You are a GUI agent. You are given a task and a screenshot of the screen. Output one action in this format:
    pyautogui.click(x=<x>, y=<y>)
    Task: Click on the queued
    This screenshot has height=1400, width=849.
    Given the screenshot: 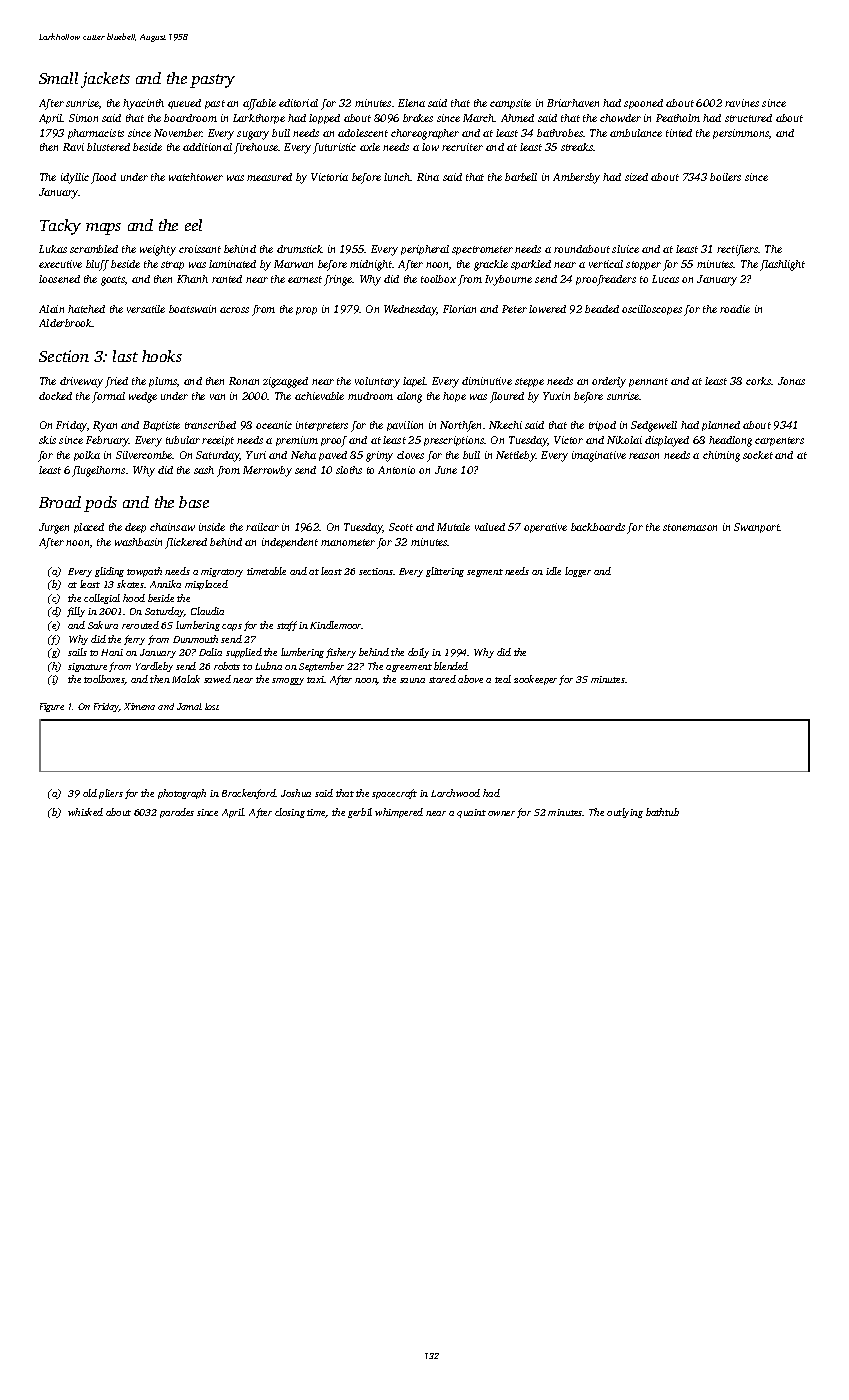 What is the action you would take?
    pyautogui.click(x=184, y=104)
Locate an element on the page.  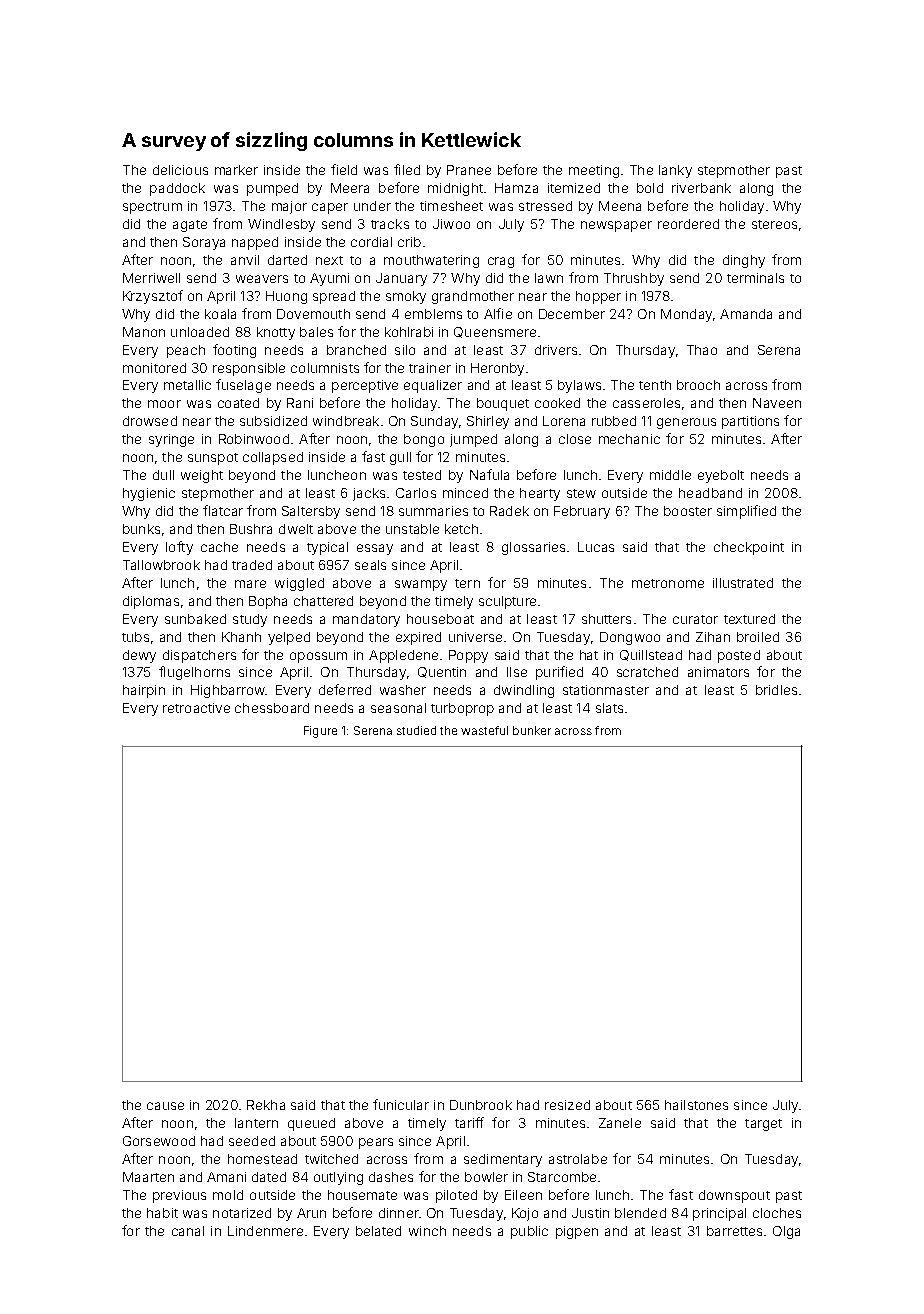
riverbank is located at coordinates (701, 188).
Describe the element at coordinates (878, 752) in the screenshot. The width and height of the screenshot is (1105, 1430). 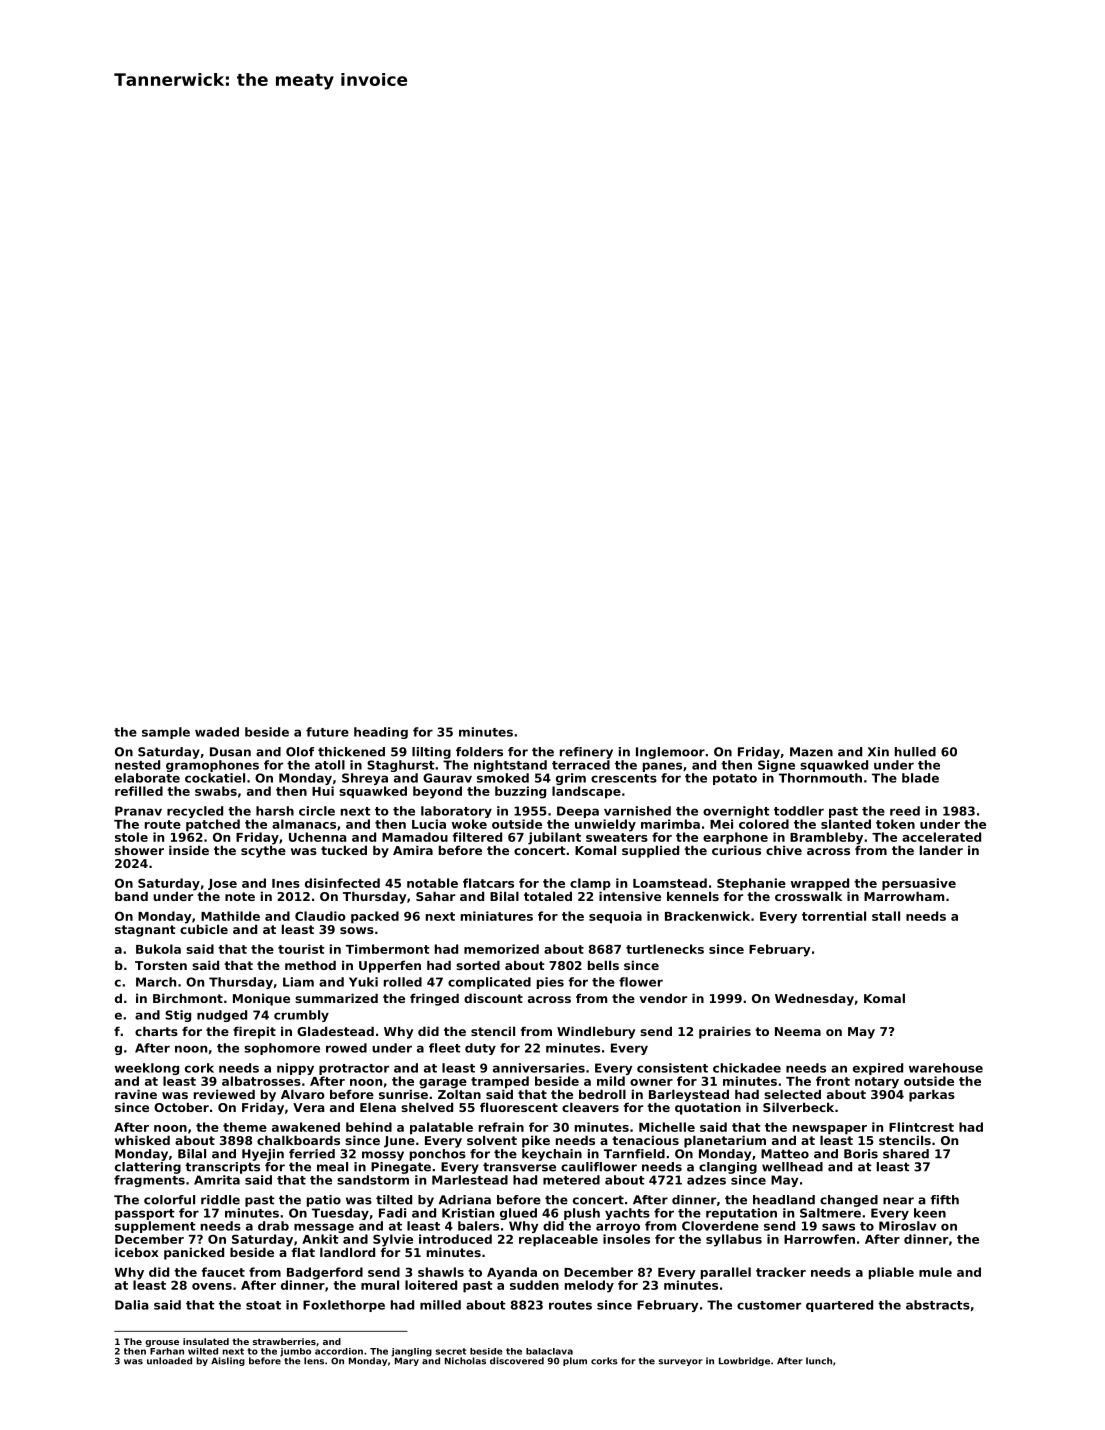
I see `Xin` at that location.
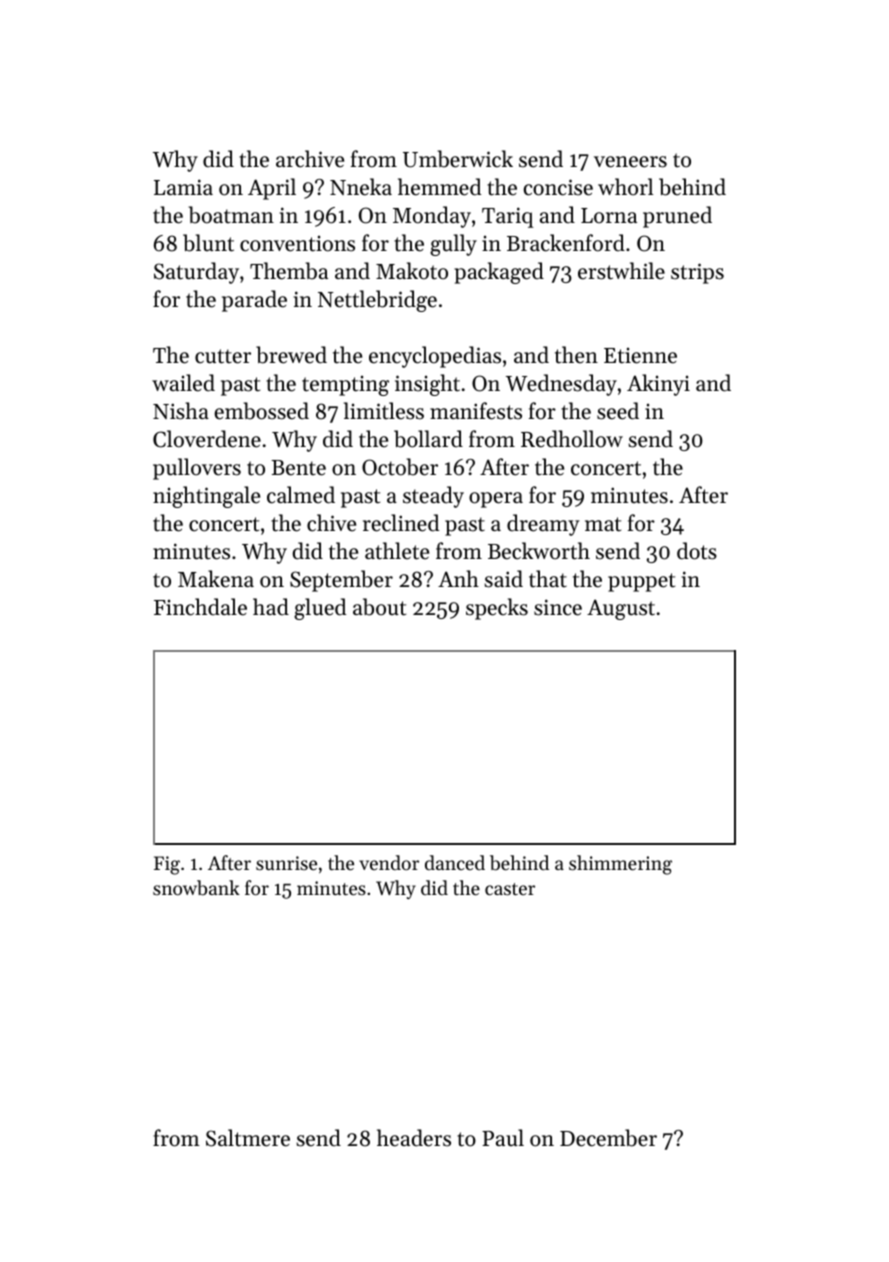 The image size is (889, 1262). What do you see at coordinates (248, 1138) in the image?
I see `Saltmere` at bounding box center [248, 1138].
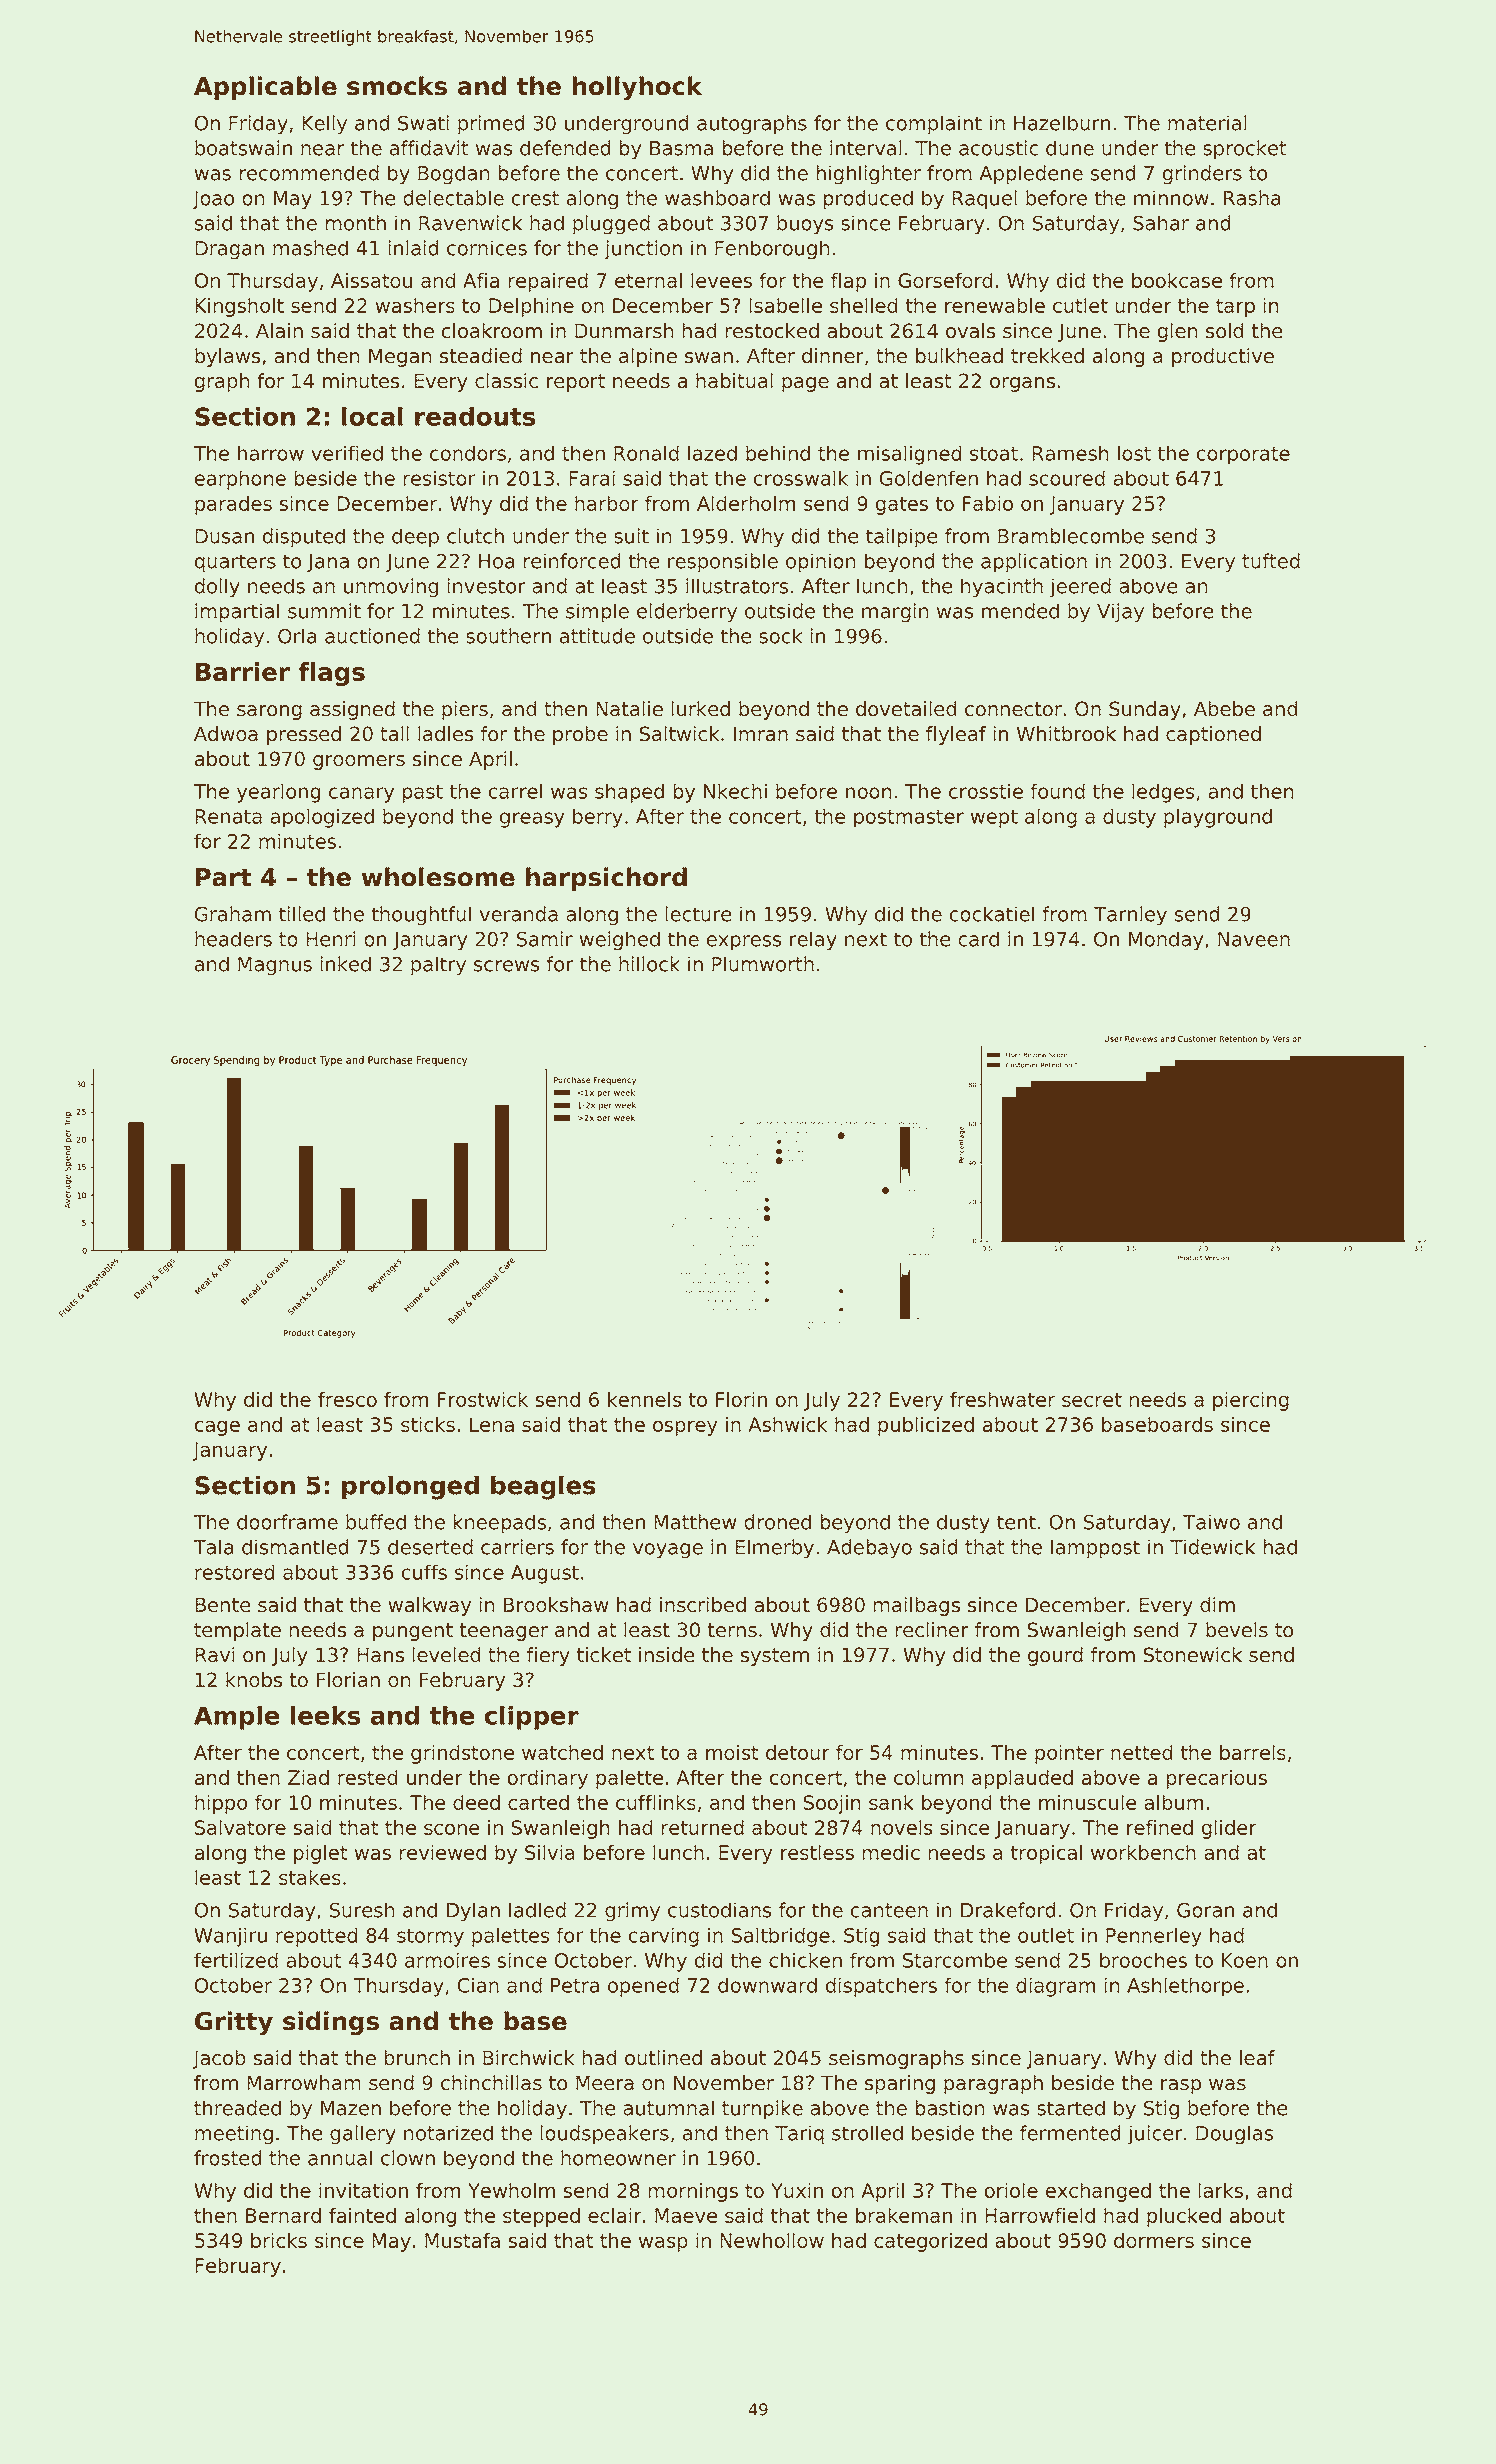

━━━━━━━━

▸ **Task directions**
Rewrite everything from the line containing "Locate an element on the page." down to the end of the records, changing "screenshot" to "screen capture" and keeping all other wording the same. Leave the pictures out of your answer.

▸ **Task solution**
Locate an element on the page.  
riverbank is located at coordinates (701, 188).
Describe the element at coordinates (878, 752) in the screen capture. The width and height of the screen capture is (1105, 1430). 
I see `Xin` at that location.
 The image size is (889, 1262). What do you see at coordinates (248, 1138) in the image?
I see `Saltmere` at bounding box center [248, 1138].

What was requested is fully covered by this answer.